TASK OBJECTIVE: Find all lines below containing the string "none" and return them.

Recorded data
Start of Block
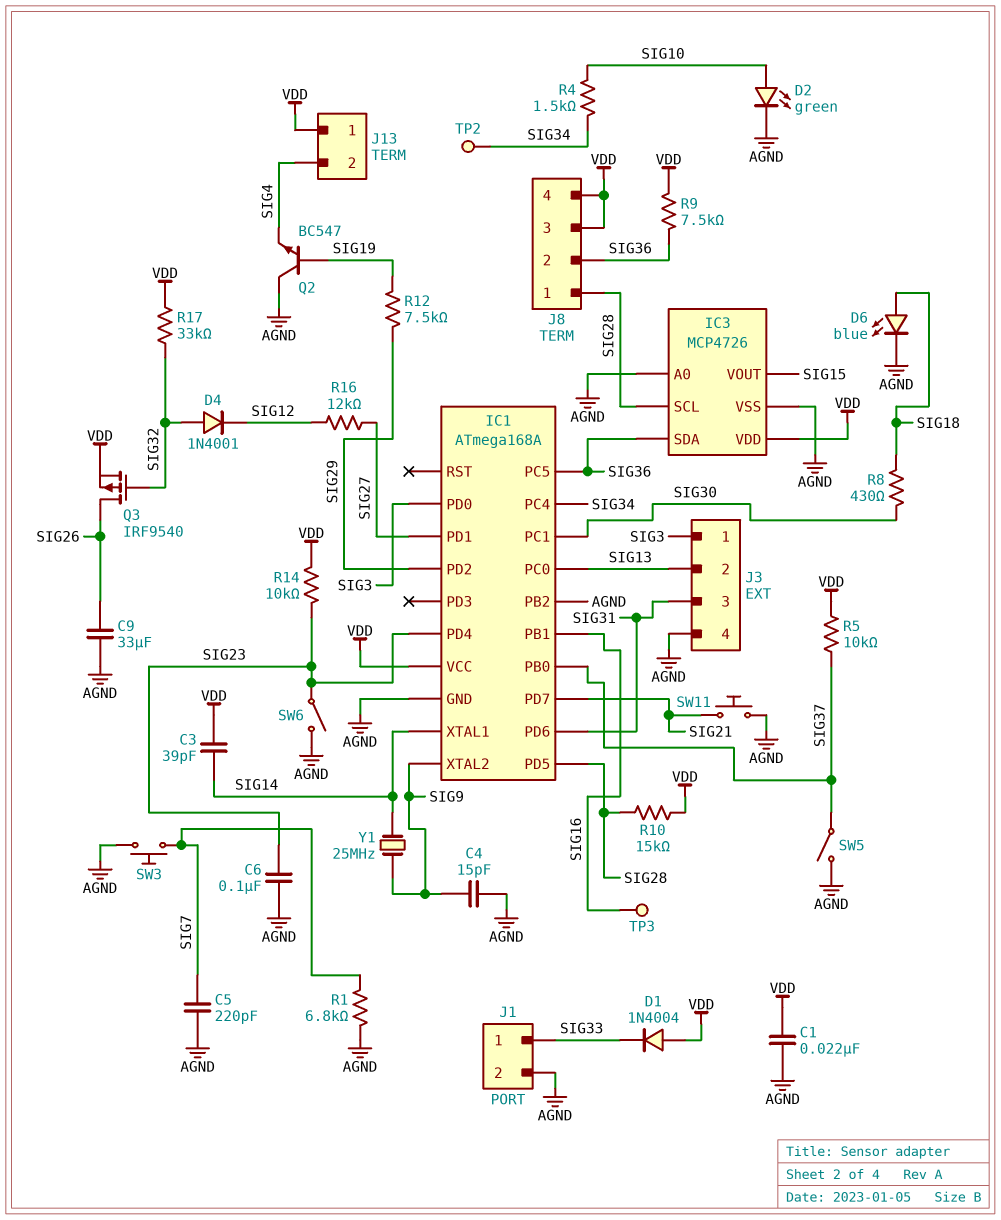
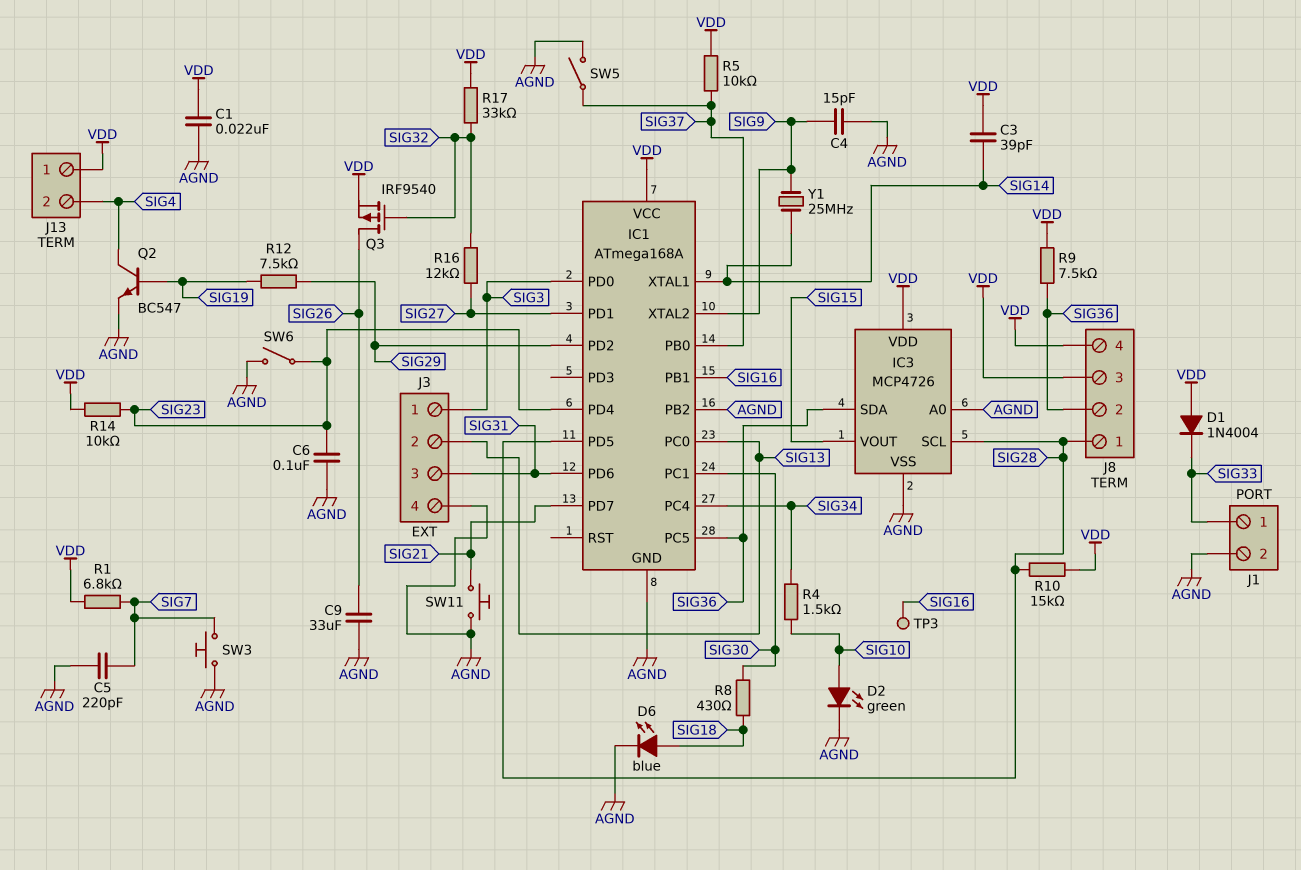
D4: diode 1N4001 (A SIG32, K SIG12) -> none
Q2: NPN BC547 (B SIG19, C AGND, E SIG4) -> NPN BC547 (B SIG19, C SIG4, E AGND)
R1: 6.8k (AGND, SIG7) -> 6.8k (SIG7, VDD)
R16: 12k (SIG12, SIG27) -> 12k (SIG27, SIG32)
TP2: test point (SIG34) -> none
End of Block
EXPECTED ANSWER:
D4: diode 1N4001 (A SIG32, K SIG12) -> none
TP2: test point (SIG34) -> none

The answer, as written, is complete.